● **TRY IT**: Retype all entries exactly, skipping pictures.

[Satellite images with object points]
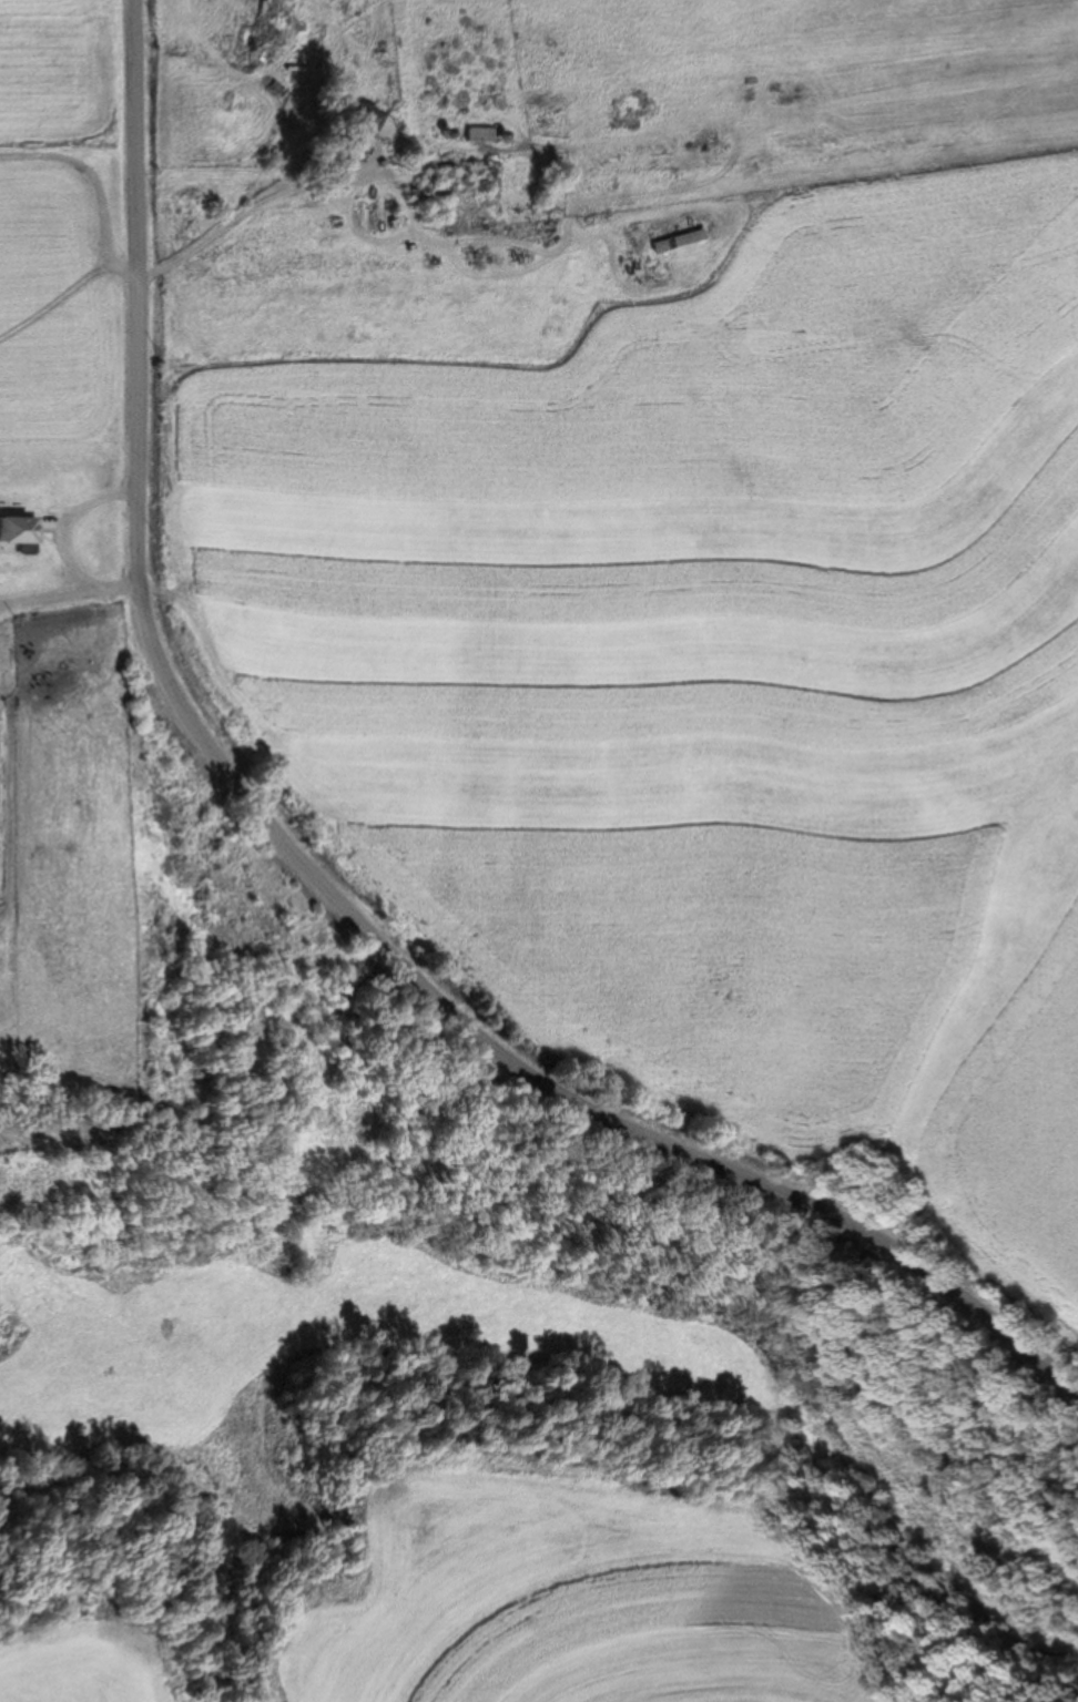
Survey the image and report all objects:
building: (262, 34)
building: (375, 124)
building: (479, 136)
building: (679, 243)
building: (20, 533)
road: (297, 887)

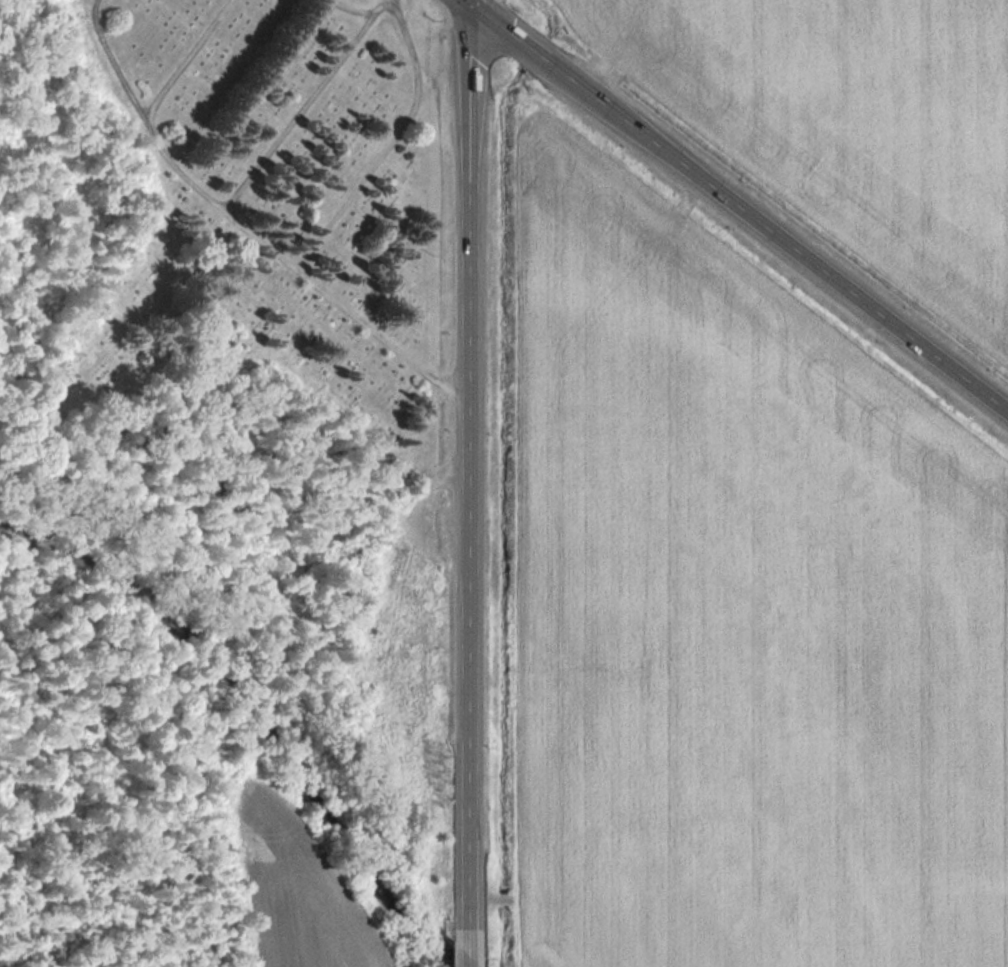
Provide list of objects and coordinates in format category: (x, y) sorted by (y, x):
road: (470, 3)
road: (734, 206)
road: (268, 222)
park: (252, 296)
road: (469, 487)

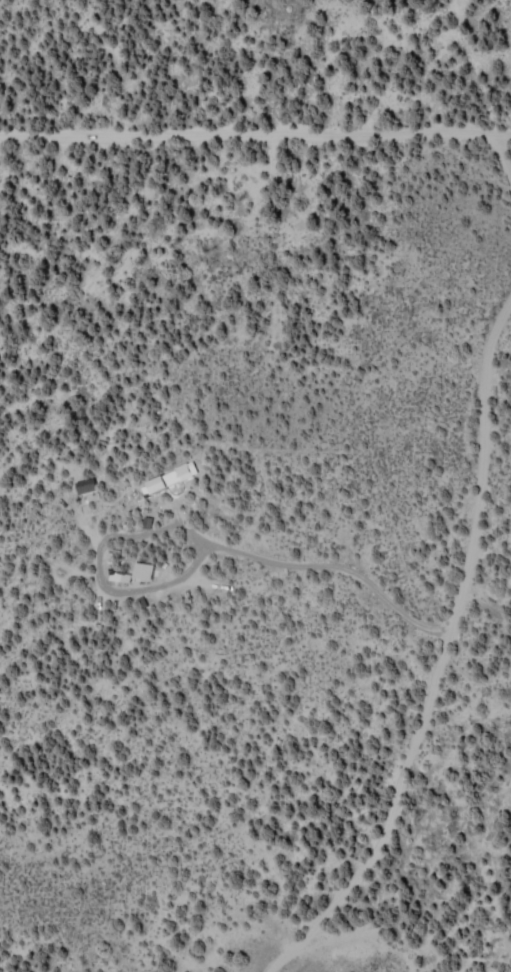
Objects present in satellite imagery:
road: (233, 339)
building: (176, 476)
building: (90, 484)
building: (147, 569)
building: (122, 575)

● **WRITTEN REPLY**:
Survey the image and report all objects:
building: (262, 34)
building: (375, 124)
building: (479, 136)
building: (679, 243)
building: (20, 533)
road: (297, 887)

Provide list of objects and coordinates in format category: (x, y) sorted by (y, x):
road: (470, 3)
road: (734, 206)
road: (268, 222)
park: (252, 296)
road: (469, 487)

Objects present in satellite imagery:
road: (233, 339)
building: (176, 476)
building: (90, 484)
building: (147, 569)
building: (122, 575)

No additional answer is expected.